EXERCISE DIRECTIONS: Exactly as they appear below, repeat the lines from the one with "camera: 130 degrees left, 10 degrees up" through the one with "(377, 362) = (171, 405): brown", and no others.

RECORDED DATA:
....

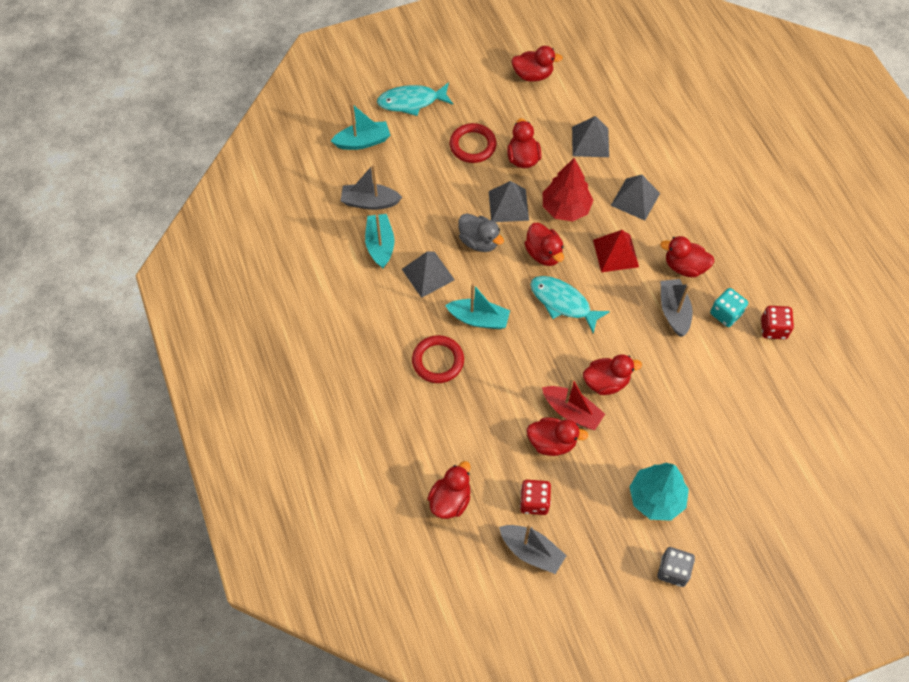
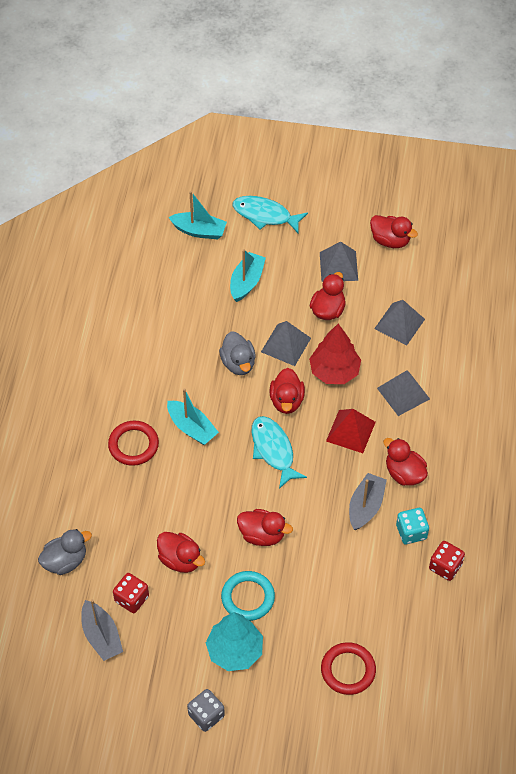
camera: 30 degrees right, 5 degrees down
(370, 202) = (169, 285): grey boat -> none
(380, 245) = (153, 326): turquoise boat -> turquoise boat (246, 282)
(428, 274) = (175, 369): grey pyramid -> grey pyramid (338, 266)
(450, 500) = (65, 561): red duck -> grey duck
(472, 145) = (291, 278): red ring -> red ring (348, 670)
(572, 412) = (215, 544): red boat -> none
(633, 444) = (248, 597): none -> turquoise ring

....

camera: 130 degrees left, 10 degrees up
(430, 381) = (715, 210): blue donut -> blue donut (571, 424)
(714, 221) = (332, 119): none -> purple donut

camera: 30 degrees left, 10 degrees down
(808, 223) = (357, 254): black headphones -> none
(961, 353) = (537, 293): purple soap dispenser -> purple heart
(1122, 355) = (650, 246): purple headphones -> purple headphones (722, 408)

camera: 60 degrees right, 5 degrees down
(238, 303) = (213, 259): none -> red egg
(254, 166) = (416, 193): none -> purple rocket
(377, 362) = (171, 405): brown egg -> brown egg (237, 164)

....

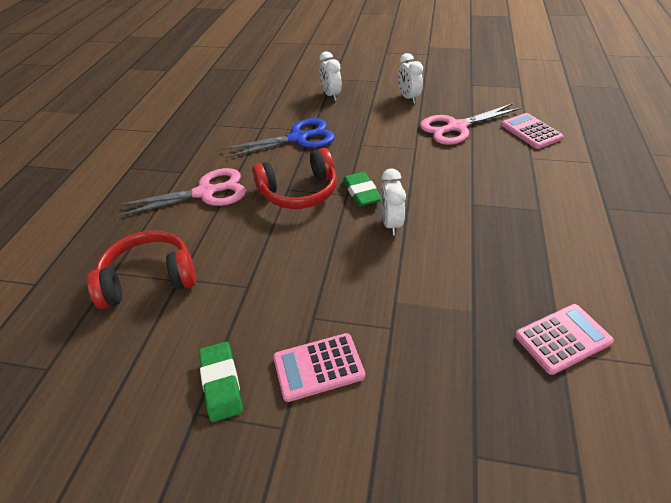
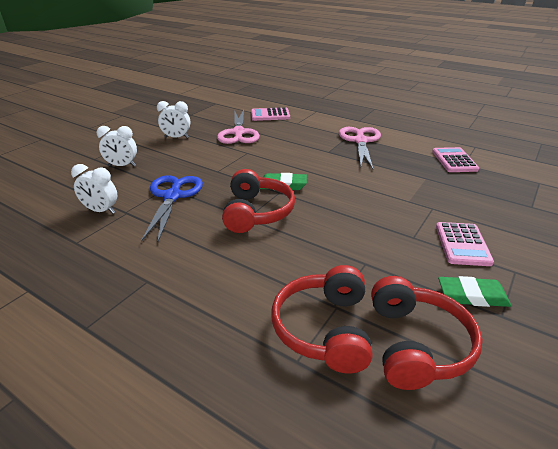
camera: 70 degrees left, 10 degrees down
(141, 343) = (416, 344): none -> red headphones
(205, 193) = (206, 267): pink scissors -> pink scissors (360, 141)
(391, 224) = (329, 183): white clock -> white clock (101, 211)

....

RESPONSE AREA:
camera: 130 degrees left, 10 degrees up
(430, 381) = (715, 210): blue donut -> blue donut (571, 424)
(714, 221) = (332, 119): none -> purple donut

camera: 30 degrees left, 10 degrees down
(808, 223) = (357, 254): black headphones -> none
(961, 353) = (537, 293): purple soap dispenser -> purple heart
(1122, 355) = (650, 246): purple headphones -> purple headphones (722, 408)

camera: 60 degrees right, 5 degrees down
(238, 303) = (213, 259): none -> red egg
(254, 166) = (416, 193): none -> purple rocket
(377, 362) = (171, 405): brown egg -> brown egg (237, 164)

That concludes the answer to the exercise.